# The task:
Set the listing down exactly; no pictures.
..........
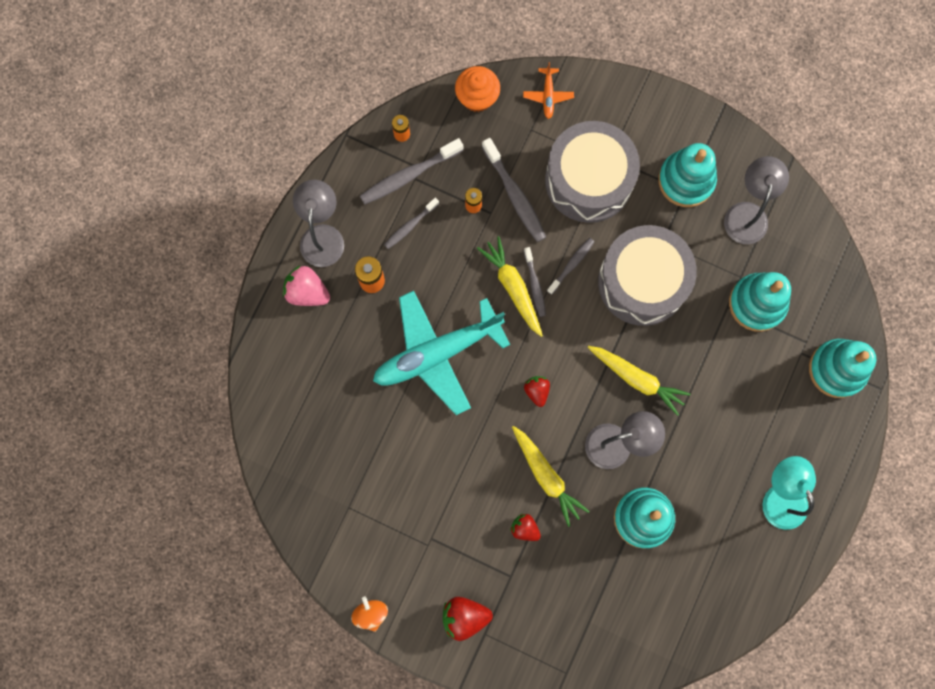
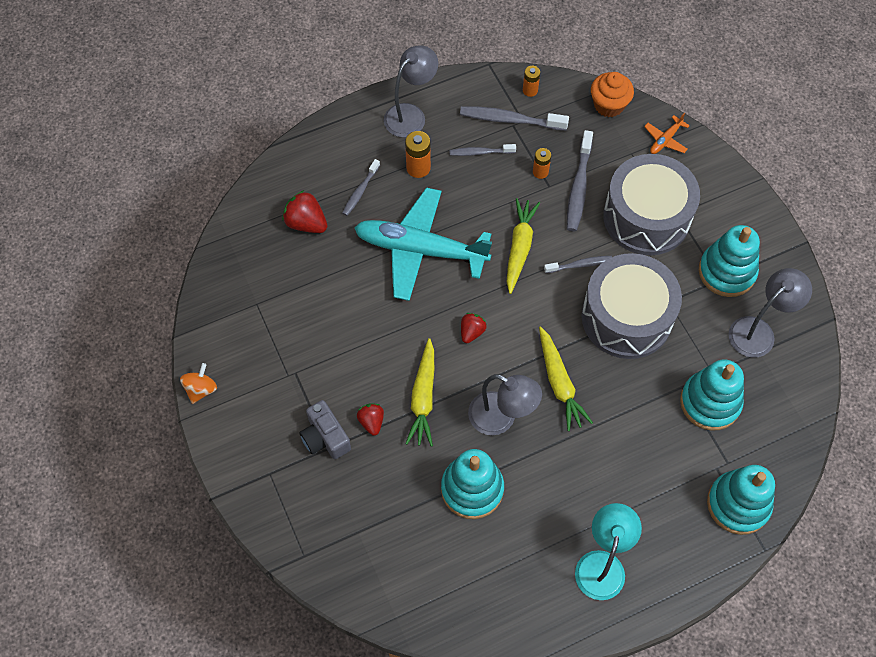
camera: 40 degrees right, 15 degrees down
(307, 292) = (365, 142): pink strawberry -> none
(464, 617) = (266, 448): red strawberry -> red strawberry (306, 223)
(501, 570) = (325, 437): none -> grey camera
(535, 285) = (538, 258): grey toothbrush -> grey toothbrush (360, 191)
..........
# Answer area:
camera: 40 degrees right, 15 degrees down
(307, 292) = (365, 142): pink strawberry -> none
(464, 617) = (266, 448): red strawberry -> red strawberry (306, 223)
(501, 570) = (325, 437): none -> grey camera
(535, 285) = (538, 258): grey toothbrush -> grey toothbrush (360, 191)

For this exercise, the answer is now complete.